• Assignment: Starting at the line below that contains "J6 pin 1: ISO_E -> ISO_C" and ending at the line that contains "U1: buffer (in", retype each line exactly as it stands, but omit the pictures.

══ Input material ══

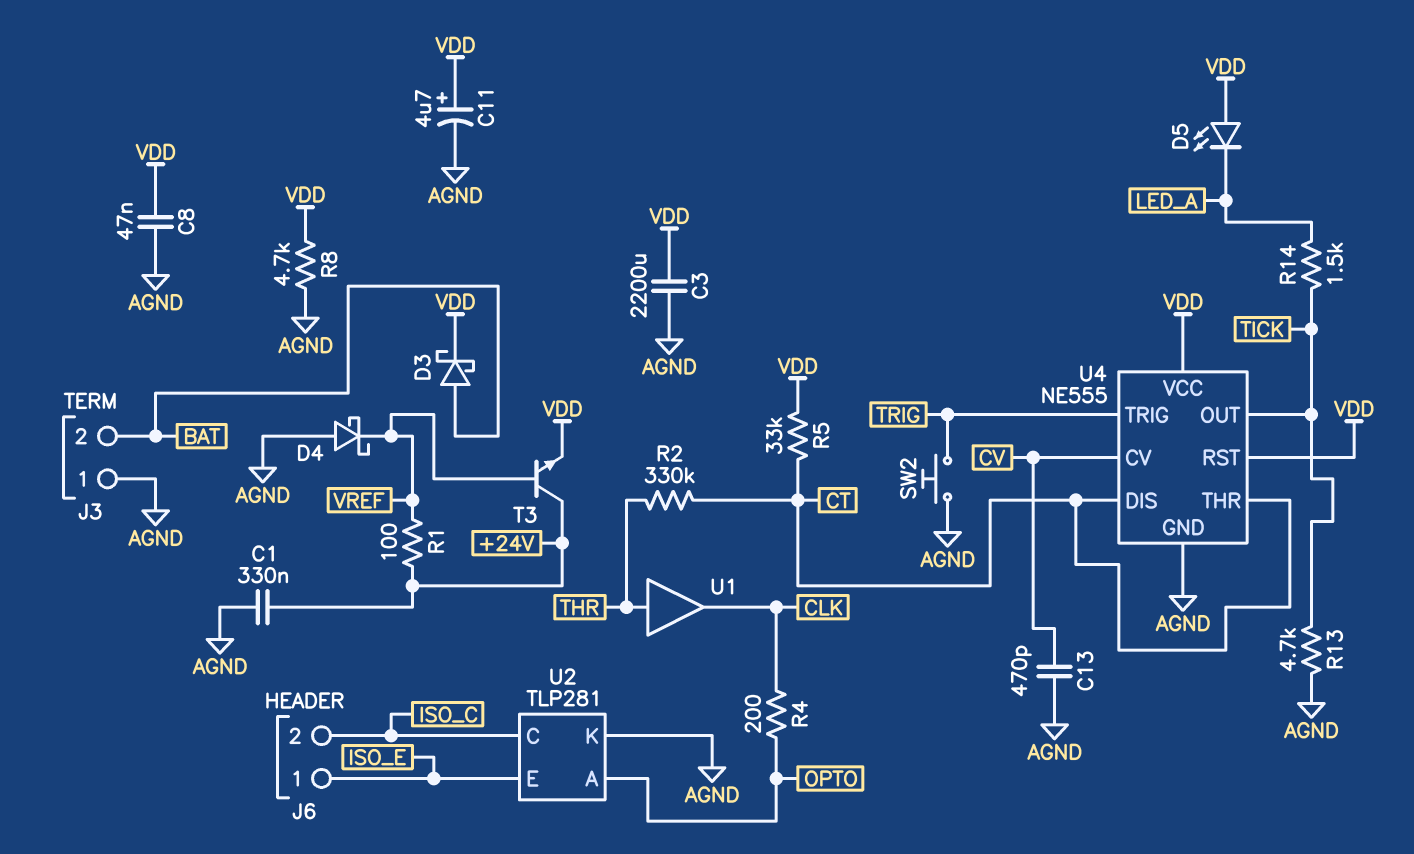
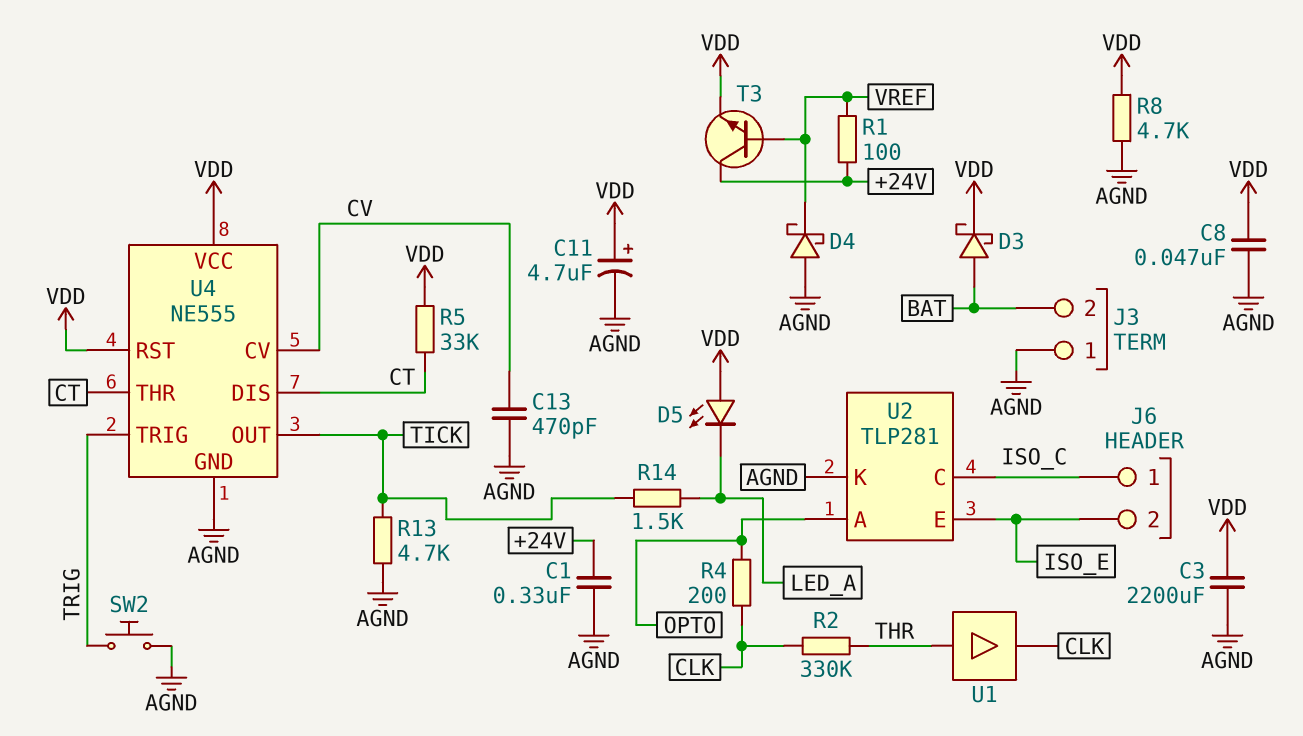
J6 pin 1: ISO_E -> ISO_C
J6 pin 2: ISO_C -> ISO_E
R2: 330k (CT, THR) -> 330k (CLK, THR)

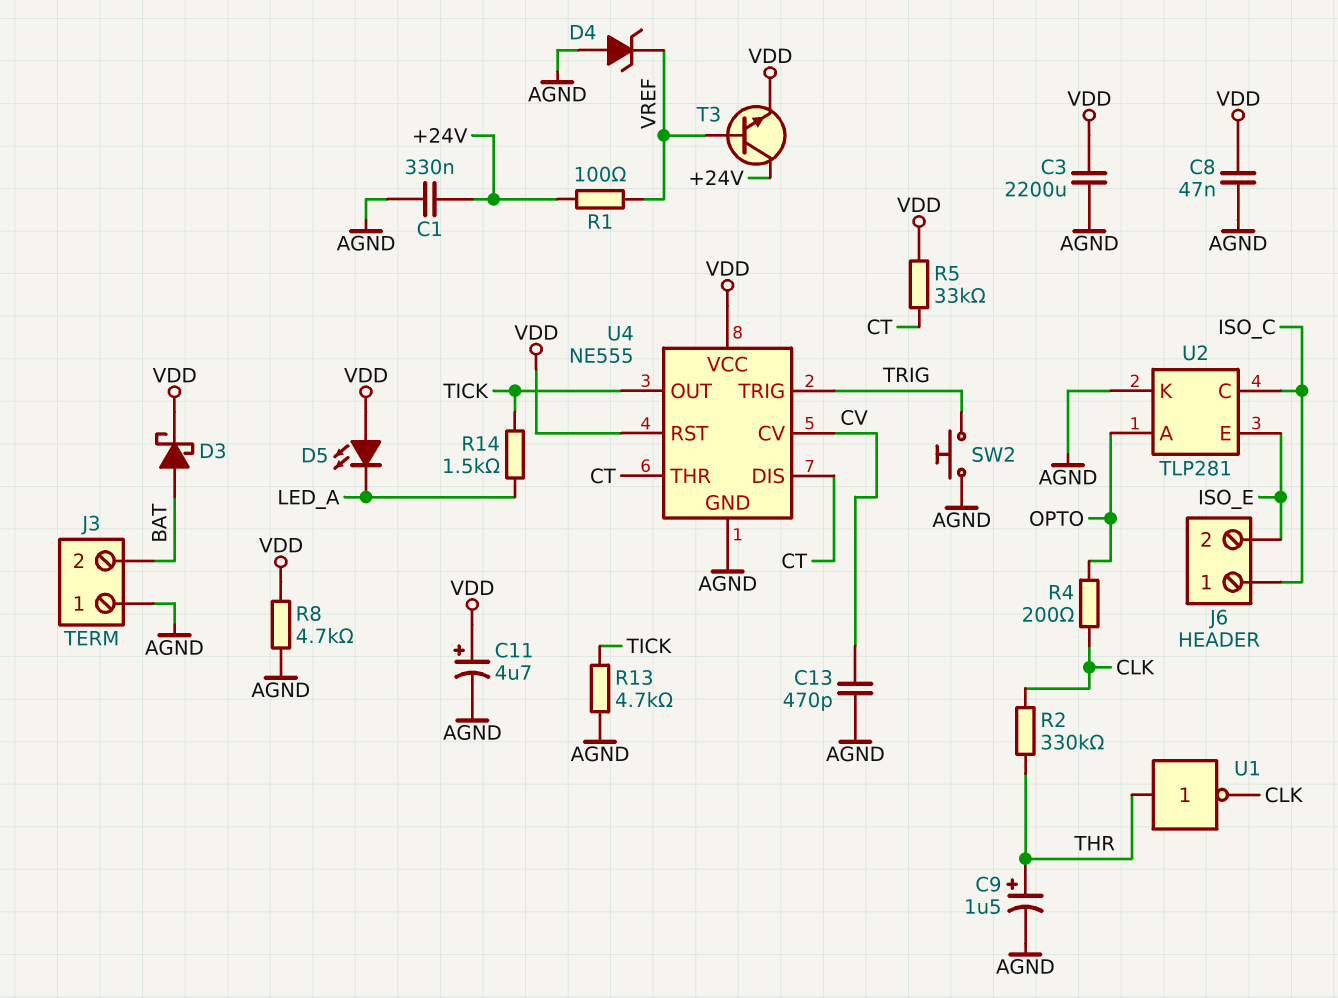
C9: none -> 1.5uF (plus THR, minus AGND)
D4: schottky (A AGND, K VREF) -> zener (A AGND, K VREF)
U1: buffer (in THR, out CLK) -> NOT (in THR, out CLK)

═══
══ Input material ══

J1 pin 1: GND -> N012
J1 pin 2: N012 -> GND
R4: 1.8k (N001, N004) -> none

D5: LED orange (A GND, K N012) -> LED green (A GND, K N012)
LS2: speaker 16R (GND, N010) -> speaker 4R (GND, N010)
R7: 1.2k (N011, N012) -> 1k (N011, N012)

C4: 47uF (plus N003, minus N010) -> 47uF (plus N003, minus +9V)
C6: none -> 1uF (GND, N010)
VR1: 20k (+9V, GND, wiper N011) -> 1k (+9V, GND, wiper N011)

═══
══ Input material ══

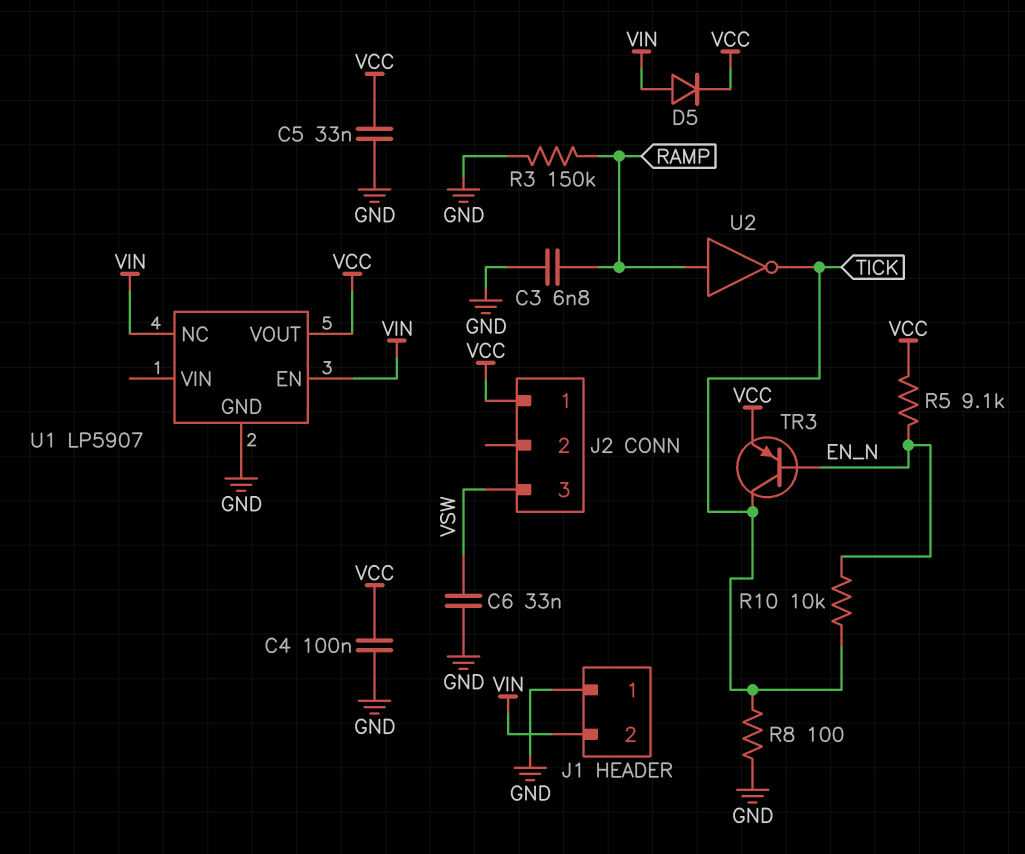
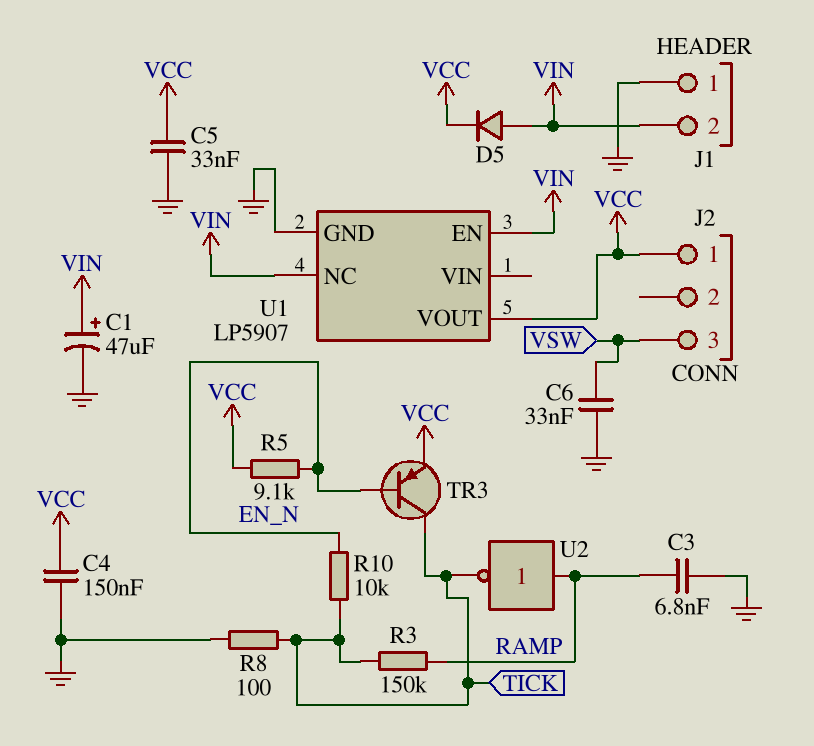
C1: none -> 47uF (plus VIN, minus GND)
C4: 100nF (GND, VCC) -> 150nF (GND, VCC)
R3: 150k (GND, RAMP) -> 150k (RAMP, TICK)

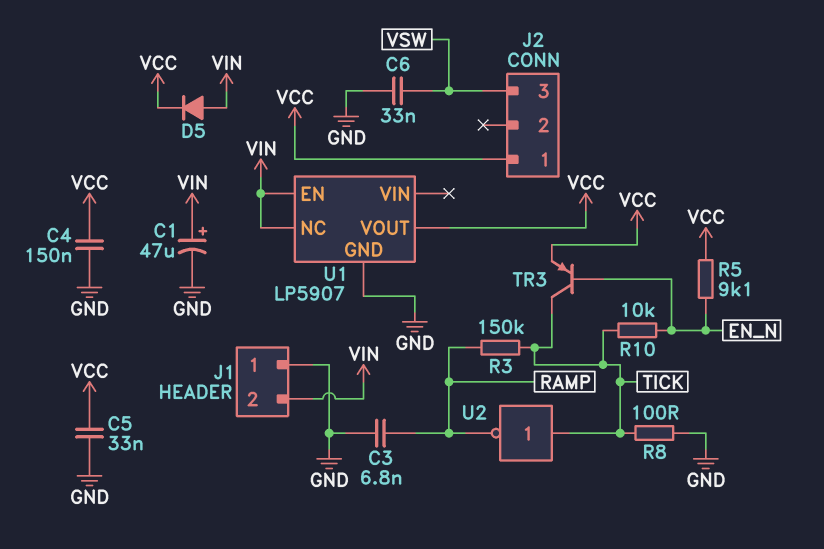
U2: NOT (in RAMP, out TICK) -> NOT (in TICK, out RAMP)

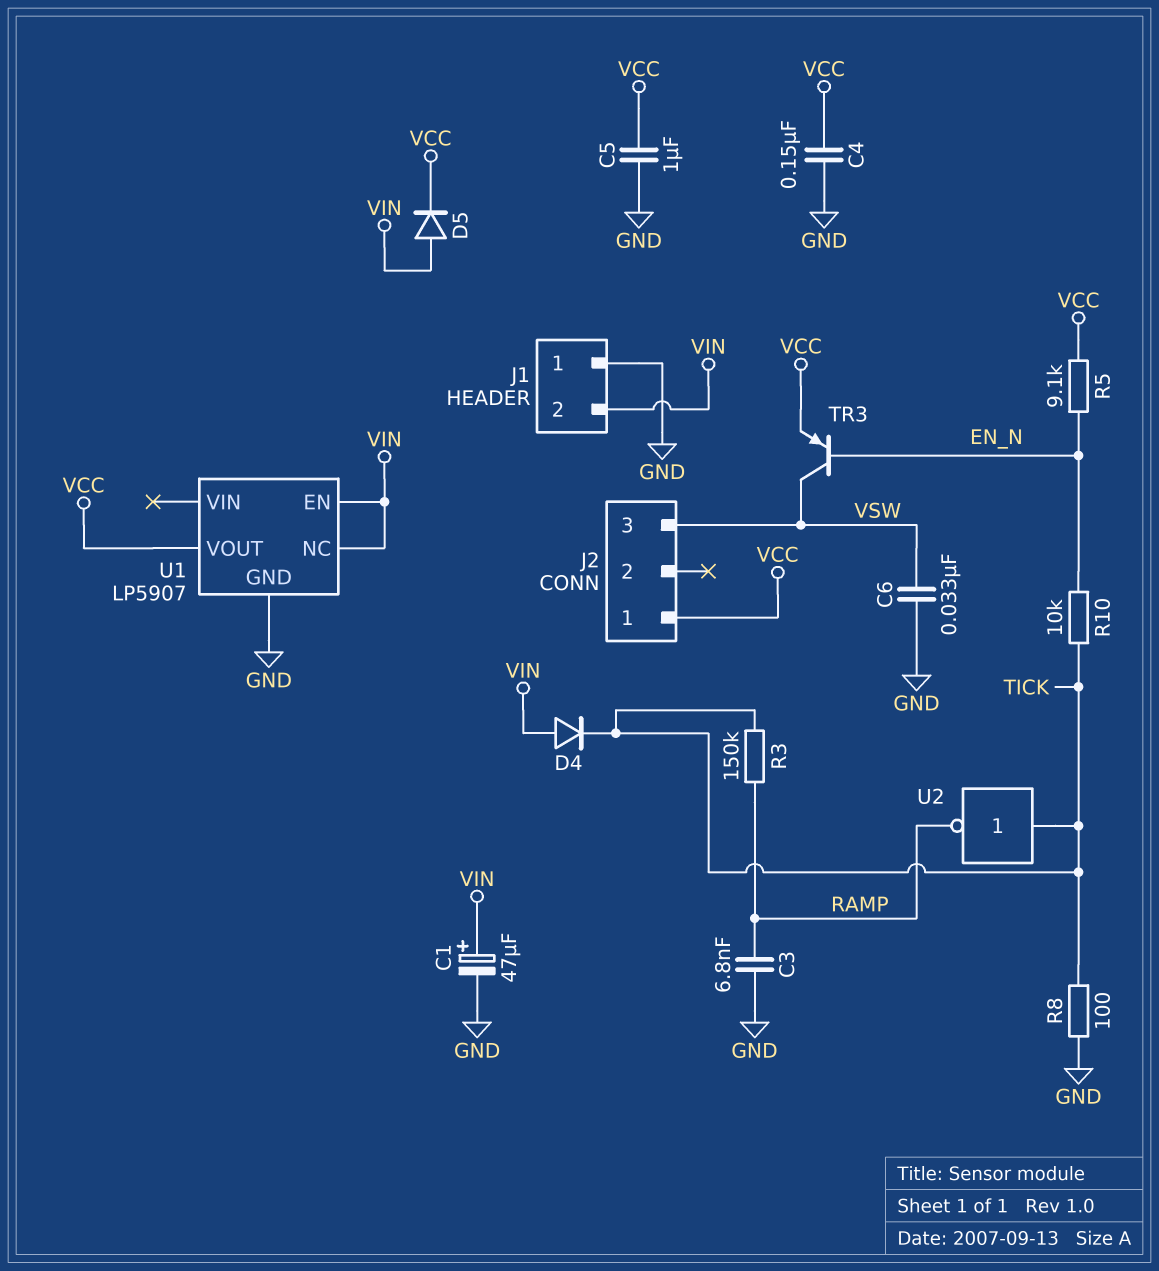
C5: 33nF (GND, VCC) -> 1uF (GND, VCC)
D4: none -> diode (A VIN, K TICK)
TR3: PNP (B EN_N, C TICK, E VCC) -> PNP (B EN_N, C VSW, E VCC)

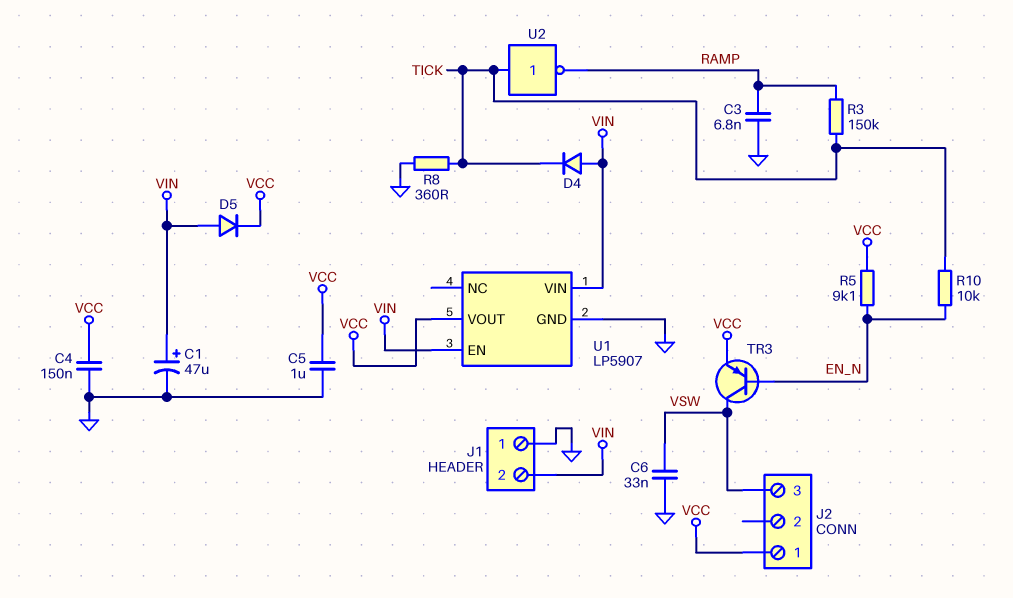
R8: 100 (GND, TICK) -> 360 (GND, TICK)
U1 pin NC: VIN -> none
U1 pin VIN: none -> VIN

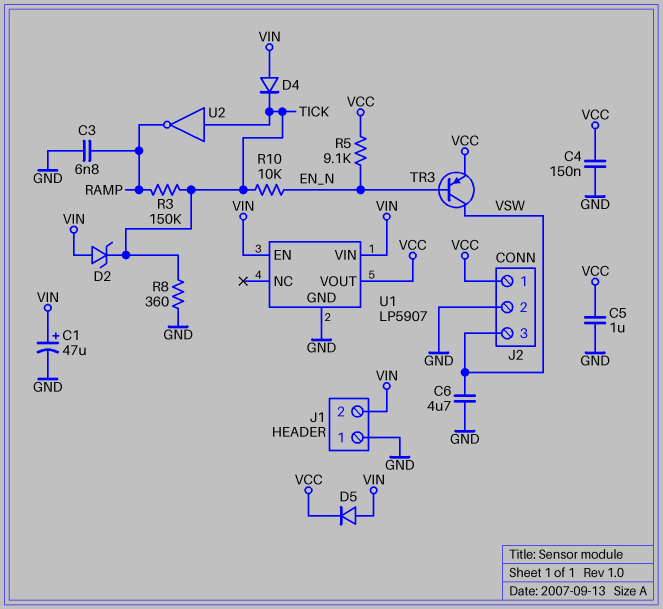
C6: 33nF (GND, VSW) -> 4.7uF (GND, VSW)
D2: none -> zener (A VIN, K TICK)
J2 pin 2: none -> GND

═══

• Expected answer:
J6 pin 1: ISO_E -> ISO_C
J6 pin 2: ISO_C -> ISO_E
R2: 330k (CT, THR) -> 330k (CLK, THR)

C9: none -> 1.5uF (plus THR, minus AGND)
D4: schottky (A AGND, K VREF) -> zener (A AGND, K VREF)
U1: buffer (in THR, out CLK) -> NOT (in THR, out CLK)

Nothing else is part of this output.